Report all lines from the entries below in which "none" appears.

Content revision data
· · ·

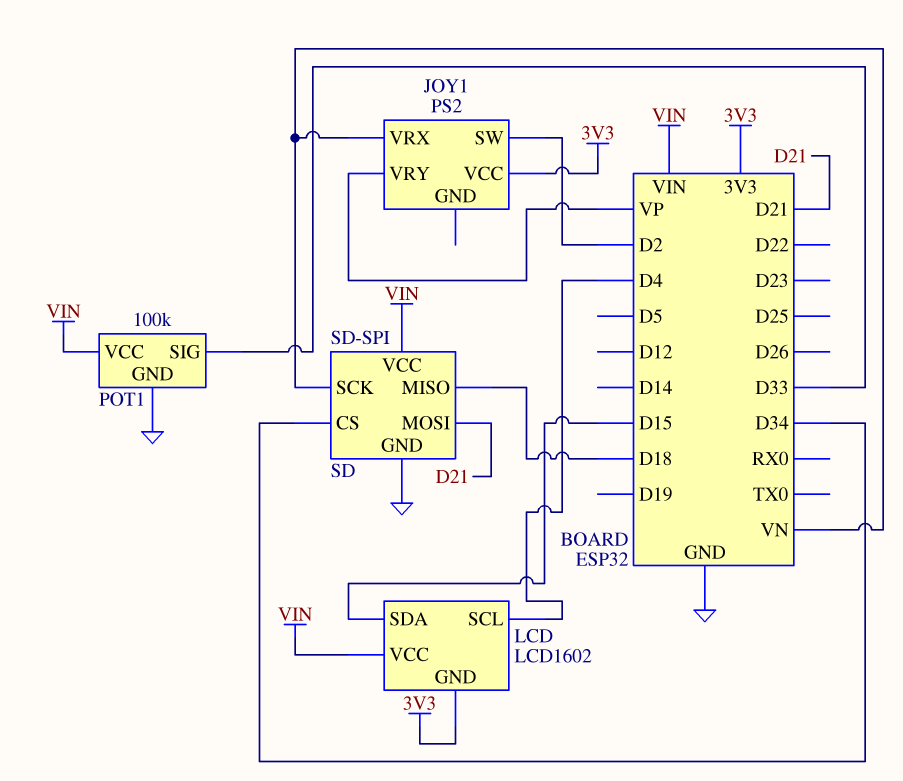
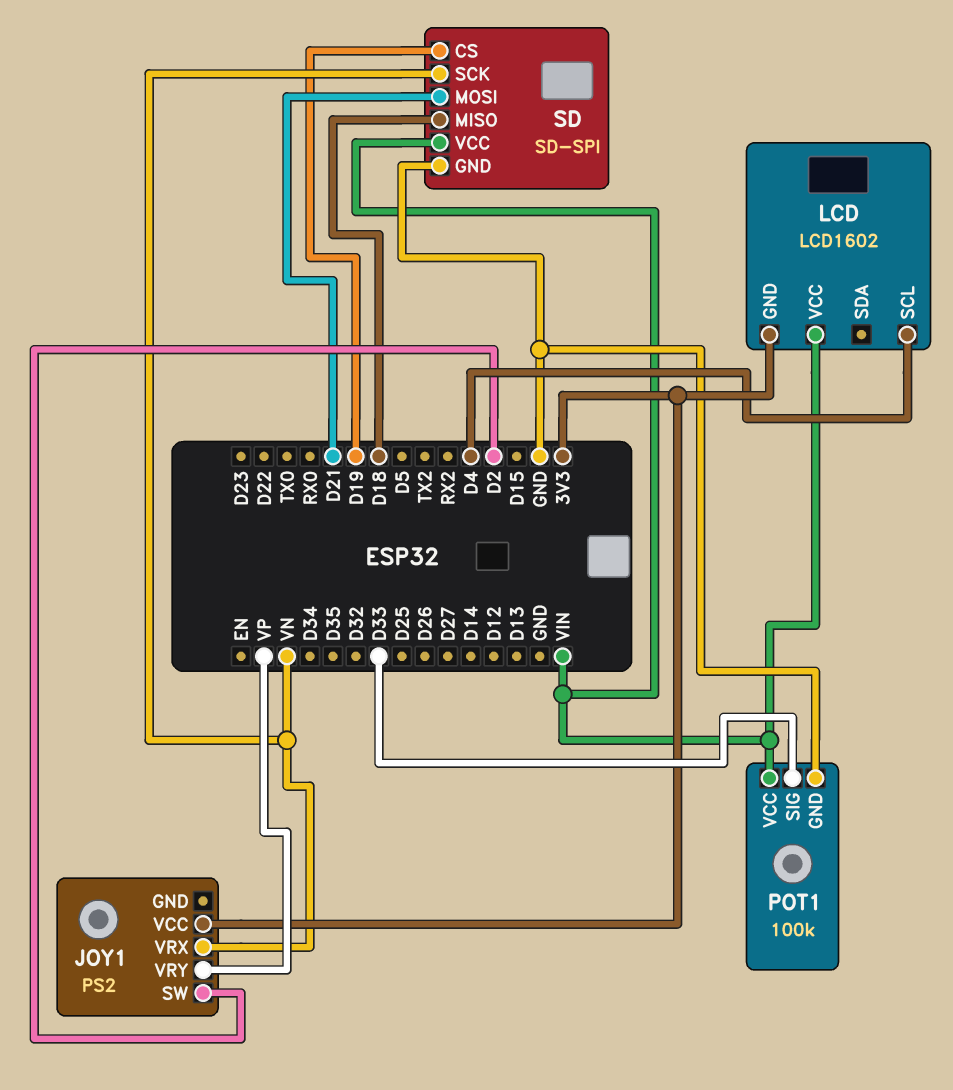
LCD pin SDA: D15 -> none
SD pin CS: D34 -> D19

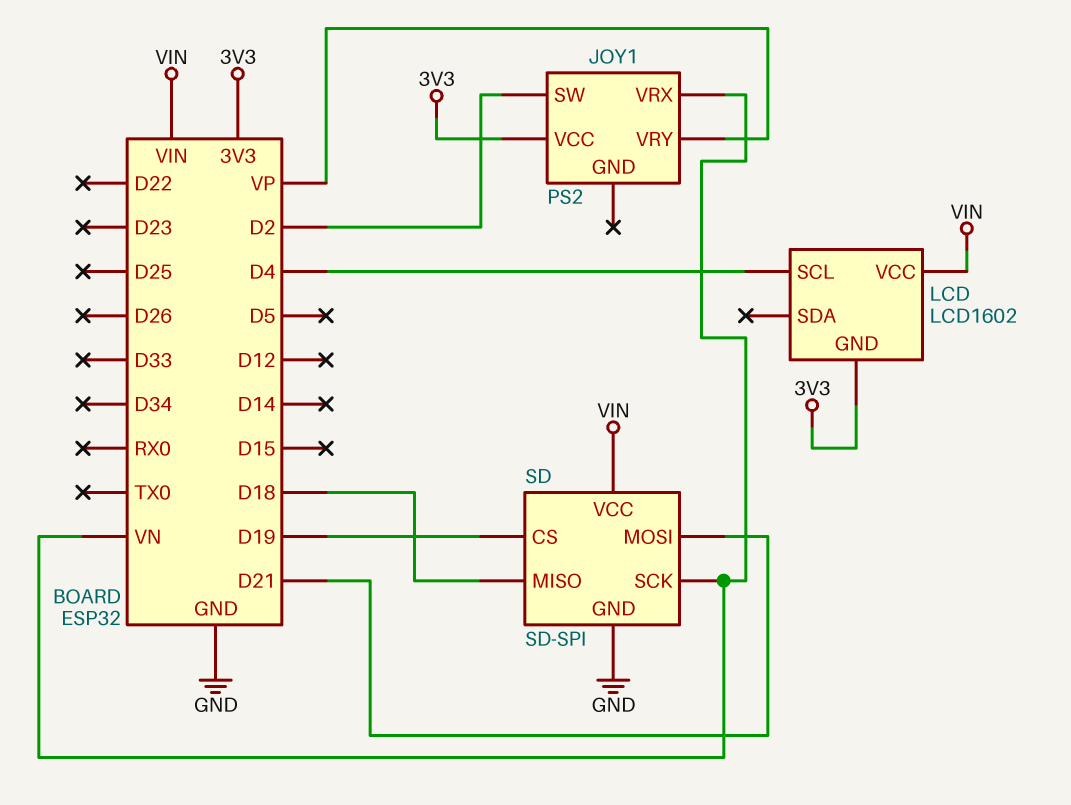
POT1: 100k -> none
POT1 pin GND: GND -> none
POT1 pin SIG: D33 -> none
POT1 pin VCC: VIN -> none

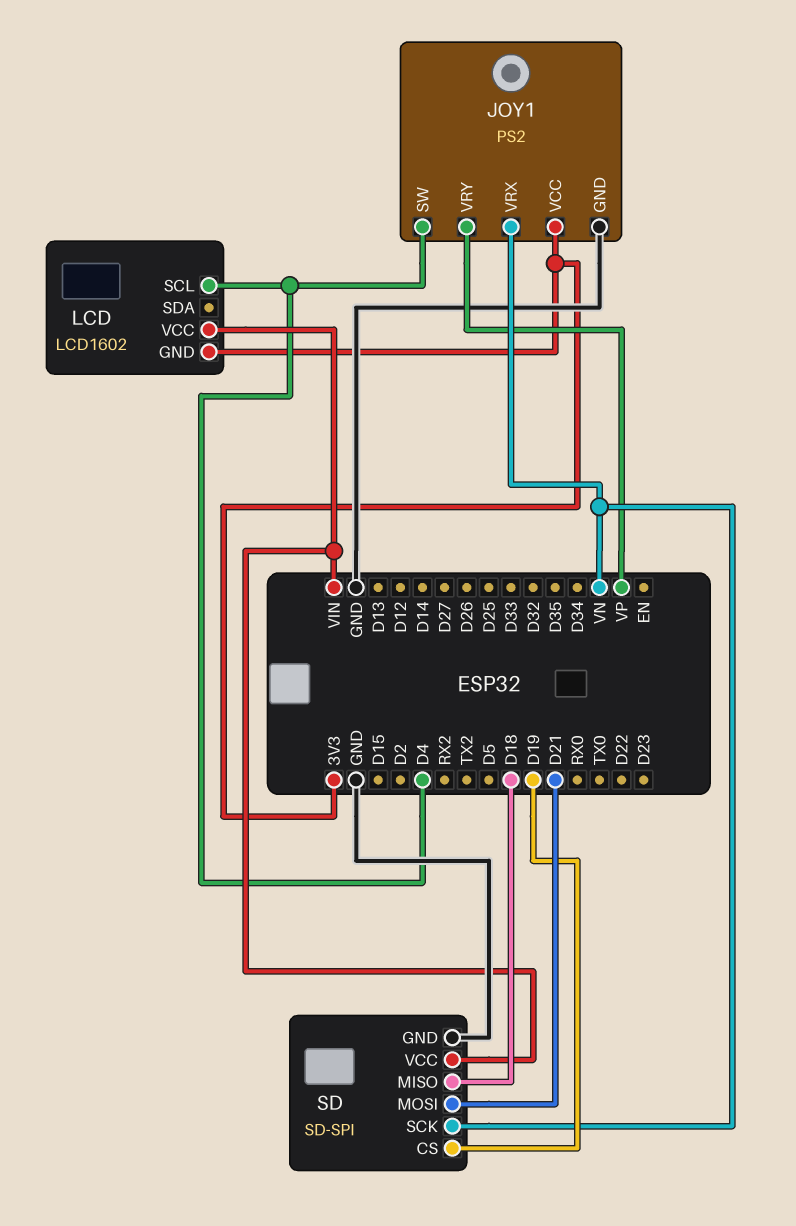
JOY1 pin GND: none -> GND
JOY1 pin SW: D2 -> D4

· · ·

--- Solution to this exercise ---
LCD pin SDA: D15 -> none
POT1: 100k -> none
POT1 pin GND: GND -> none
POT1 pin SIG: D33 -> none
POT1 pin VCC: VIN -> none
JOY1 pin GND: none -> GND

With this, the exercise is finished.